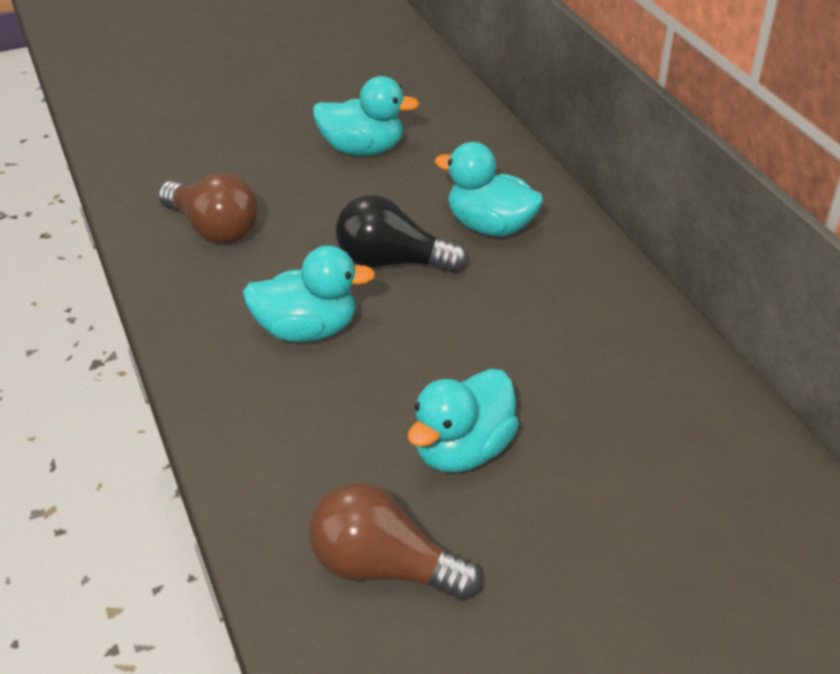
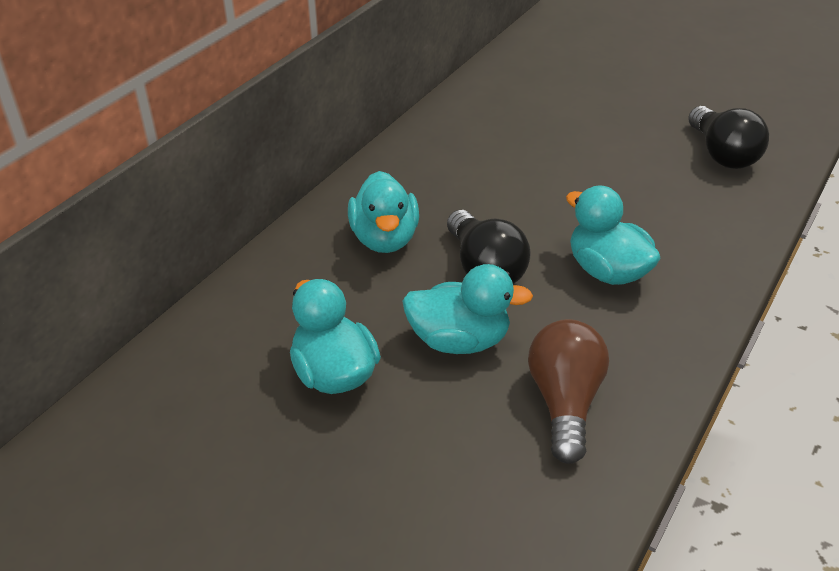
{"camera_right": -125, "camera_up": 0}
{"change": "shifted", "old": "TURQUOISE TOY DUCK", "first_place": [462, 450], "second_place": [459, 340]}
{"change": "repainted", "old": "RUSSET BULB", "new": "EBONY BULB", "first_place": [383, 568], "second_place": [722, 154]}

What to work on:
Where a picture appears in the data, omit it; restate the rest word for word.

Final answer:
{"camera_right": -125, "camera_up": 0}
{"change": "shifted", "old": "TURQUOISE TOY DUCK", "first_place": [462, 450], "second_place": [459, 340]}
{"change": "repainted", "old": "RUSSET BULB", "new": "EBONY BULB", "first_place": [383, 568], "second_place": [722, 154]}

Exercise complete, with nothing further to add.